***** RECORDS SHOWN
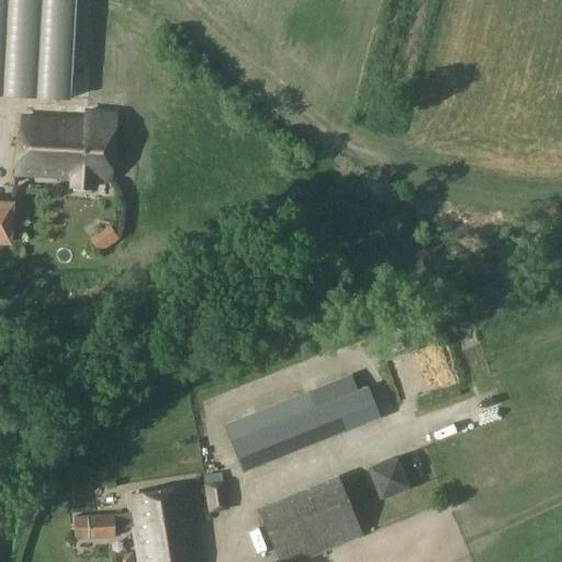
[(0,0),(0,93),(69,98),(75,0),(0,0)]
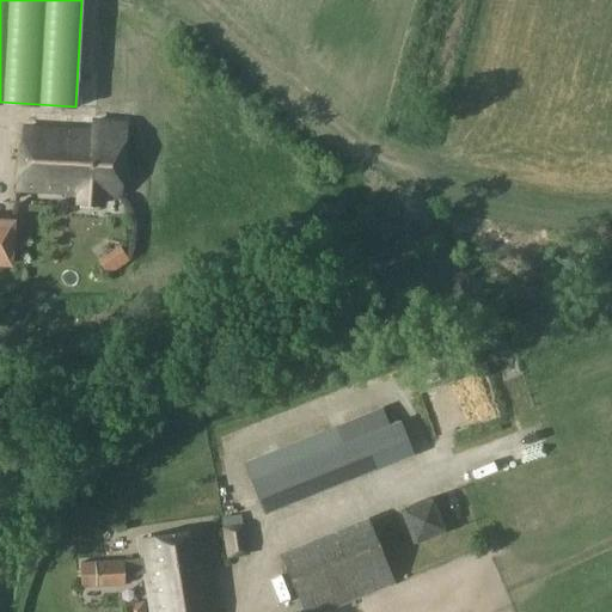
[(92,122),(91,134),(23,128),(18,190),(78,195),(77,202),(101,204),(102,196),(118,197),(124,124),(92,122)]
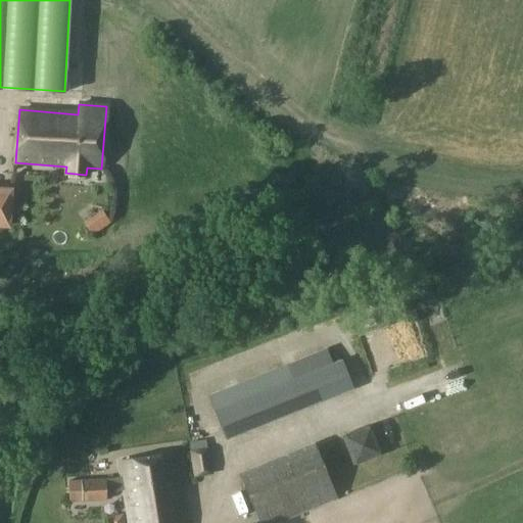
[(0,228),(10,229),(13,188),(0,187),(0,228)]
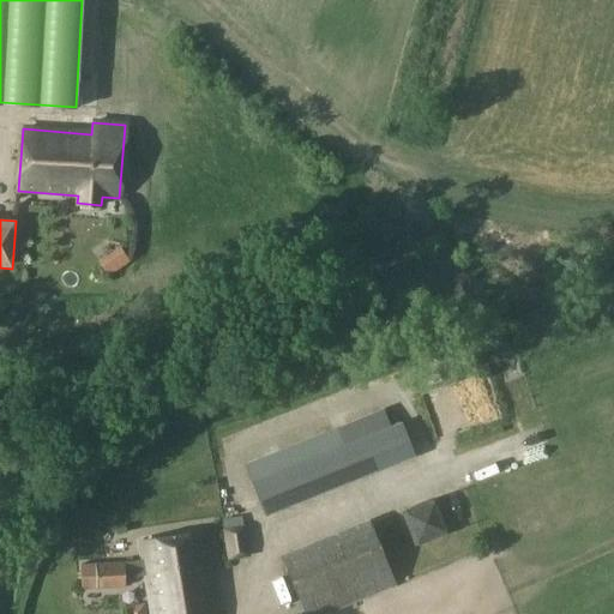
[(300,463),(313,498),(353,481),(339,446),(389,427),(381,411),(246,465),(252,481),(300,463)]
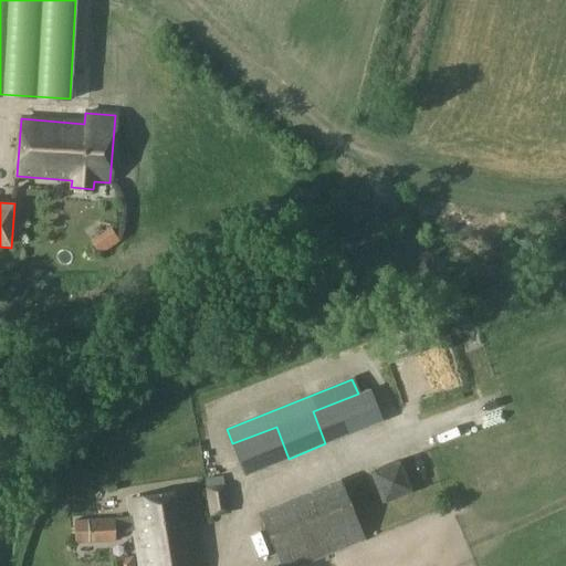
[(381,421),(369,389),(358,394),(313,411),(325,443),(381,421)]
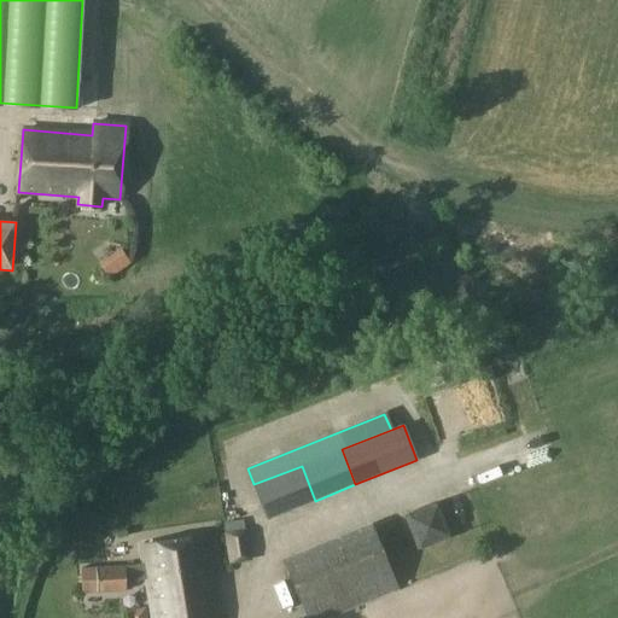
[(302,466),(254,484),(267,519),(315,501),(302,466)]
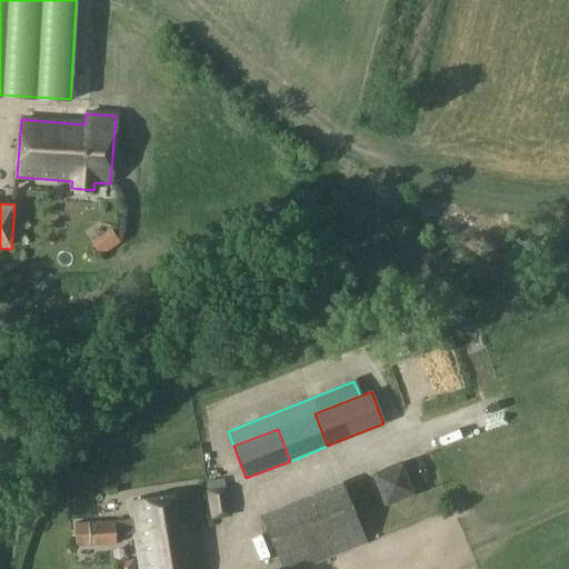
[(399,463),(373,475),(386,506),(412,496),(399,463)]
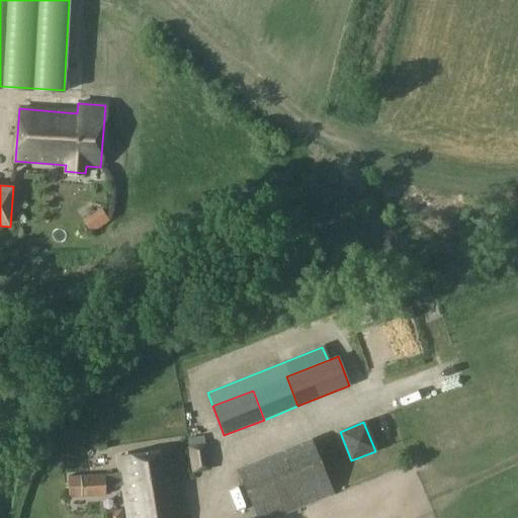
[(189,447),(204,445),(203,436),(188,438),(189,447)]
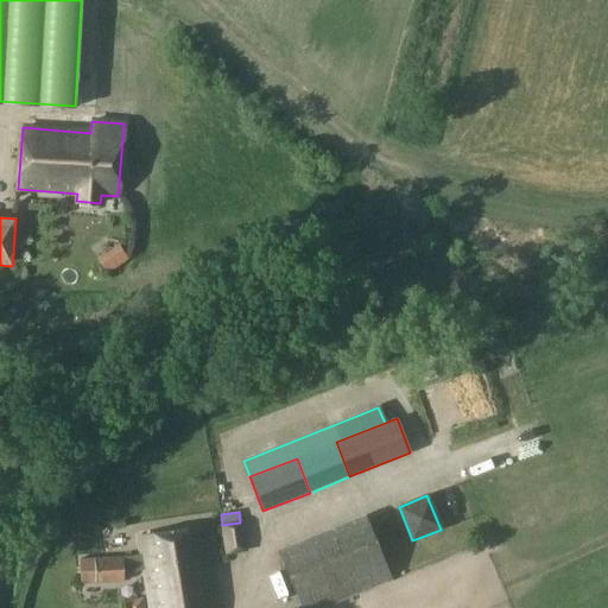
[(366,514),(278,550),(301,607),(322,607),(392,581),(366,514)]
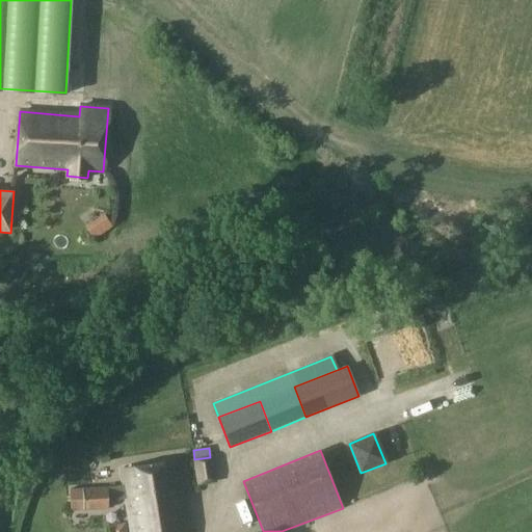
[(212,456),(210,457),(194,459),(197,485),(216,482),(212,456)]
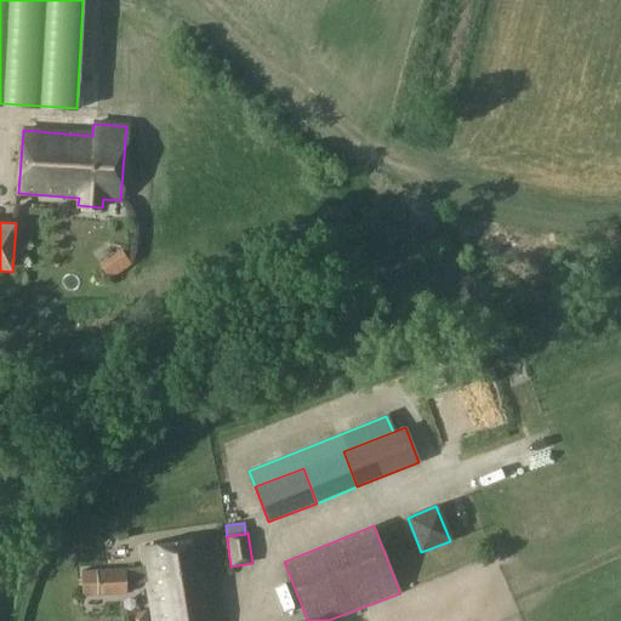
[(142,548),(144,565),(125,569),(97,570),(83,570),(83,596),(97,596),(97,597),(127,596),(126,585),(147,582),(153,620),(220,620),(206,537),(142,548)]
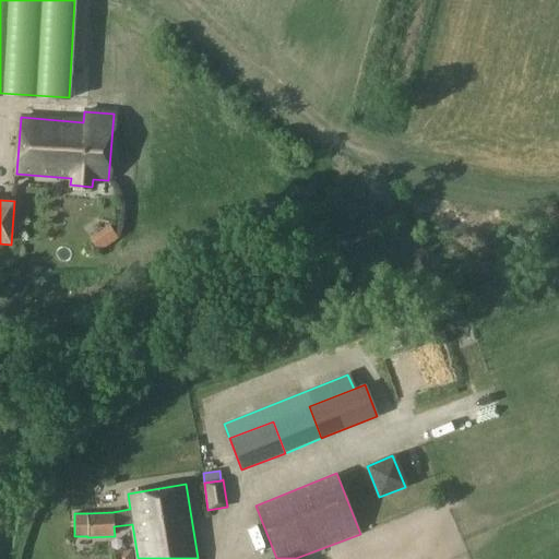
All buildings are outlined.
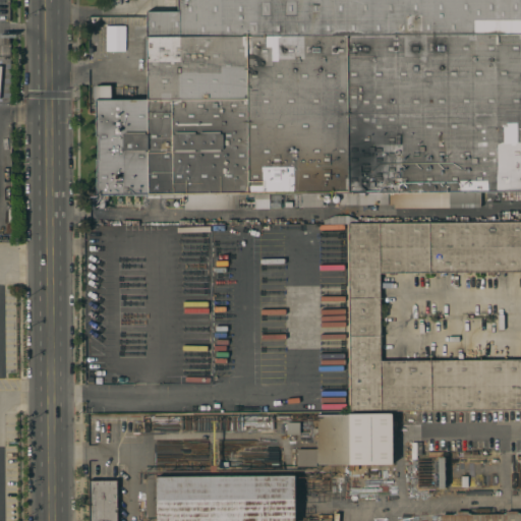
[(520,33),(346,33),(146,34),(146,12),(178,12),(177,0),(520,0),(520,33)]
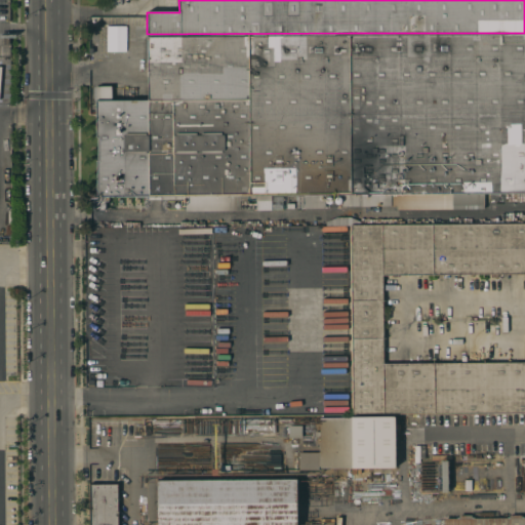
[(342,207),(342,195),(325,195),(325,209),(304,209),(304,205),(297,205),(296,195),(269,195),(269,198),(240,199),(240,211),(186,211),(186,199),(162,200),(162,197),(96,197),(95,161),(97,161),(97,136),(95,136),(95,86),(111,86),(111,101),(148,101),(147,34),(349,33),(351,207),(342,207)]
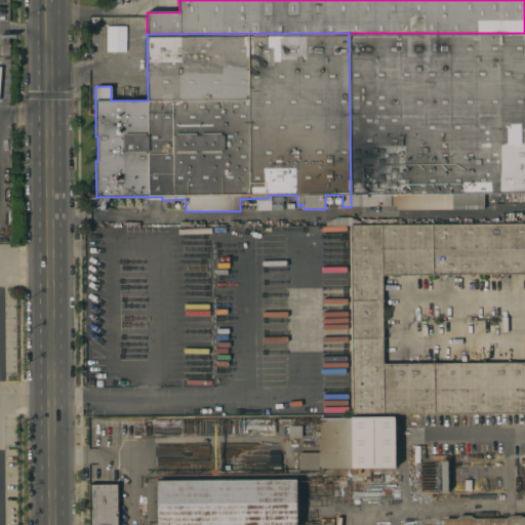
[(349,33),(524,33),(524,193),(483,194),(484,205),(452,205),(452,209),(397,210),(397,206),(351,207),(349,33)]
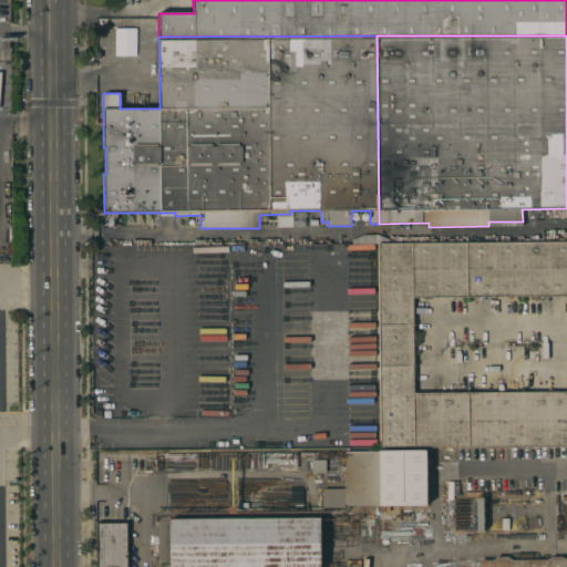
[(378,244),(566,241),(566,296),(412,298),(413,393),(566,392),(566,445),(380,447),(378,244)]
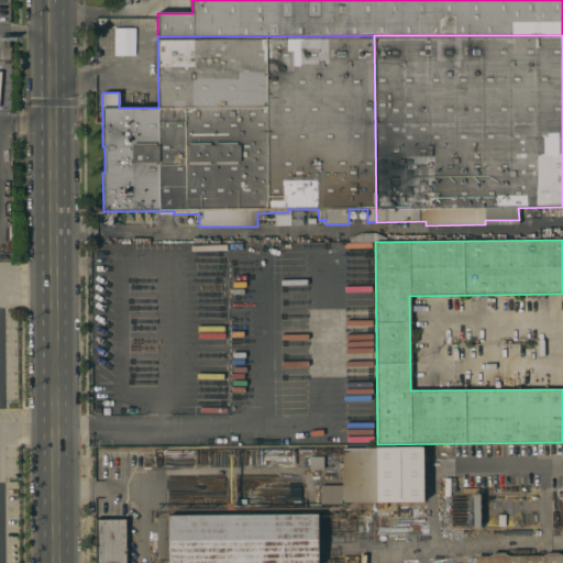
[(423,501),(342,503),(342,506),(320,506),(320,495),(316,495),(316,487),(320,487),(320,485),(342,485),(342,470),(338,470),(338,463),(342,463),(342,448),(422,446),(423,501)]
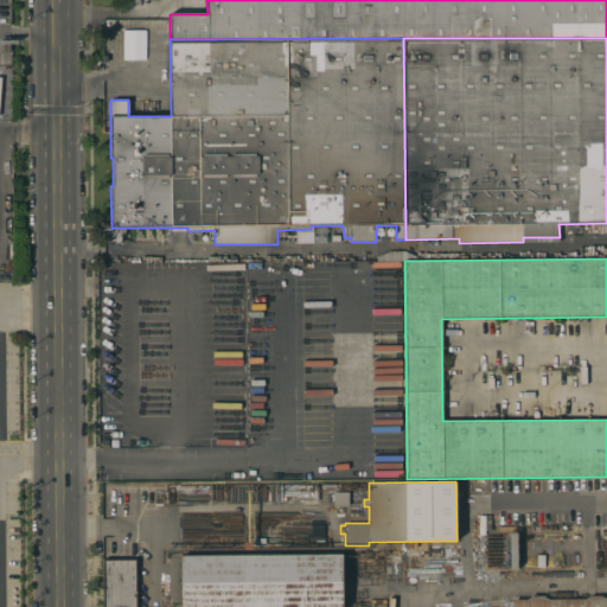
[(333,492),(347,492),(347,506),(333,506),(333,492)]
**********
Each line above must be set down exactly, though no picture should be carried over.

= TASK RESPONSE =
[(0,0),(0,93),(69,98),(75,0),(0,0)]
[(92,122),(91,134),(23,128),(18,190),(78,195),(77,202),(101,204),(102,196),(118,197),(124,124),(92,122)]
[(0,228),(10,229),(13,188),(0,187),(0,228)]
[(300,463),(313,498),(353,481),(339,446),(389,427),(381,411),(246,465),(252,481),(300,463)]
[(381,421),(369,389),(358,394),(313,411),(325,443),(381,421)]
[(302,466),(254,484),(267,519),(315,501),(302,466)]
[(399,463),(373,475),(386,506),(412,496),(399,463)]
[(189,447),(204,445),(203,436),(188,438),(189,447)]
[(366,514),(278,550),(301,607),(322,607),(392,581),(366,514)]
[(212,456),(210,457),(194,459),(197,485),(216,482),(212,456)]
[(142,548),(144,565),(125,569),(97,570),(83,570),(83,596),(97,596),(97,597),(127,596),(126,585),(147,582),(153,620),(220,620),(206,537),(142,548)]
All buildings are outlined.
[(520,33),(346,33),(146,34),(146,12),(178,12),(177,0),(520,0),(520,33)]
[(342,207),(342,195),(325,195),(325,209),(304,209),(304,205),(297,205),(296,195),(269,195),(269,198),(240,199),(240,211),(186,211),(186,199),(162,200),(162,197),(96,197),(95,161),(97,161),(97,136),(95,136),(95,86),(111,86),(111,101),(148,101),(147,34),(349,33),(351,207),(342,207)]
[(349,33),(524,33),(524,193),(483,194),(484,205),(452,205),(452,209),(397,210),(397,206),(351,207),(349,33)]
[(378,244),(566,241),(566,296),(412,298),(413,393),(566,392),(566,445),(380,447),(378,244)]
[(423,501),(342,503),(342,506),(320,506),(320,495),(316,495),(316,487),(320,487),(320,485),(342,485),(342,470),(338,470),(338,463),(342,463),(342,448),(422,446),(423,501)]
[(333,492),(347,492),(347,506),(333,506),(333,492)]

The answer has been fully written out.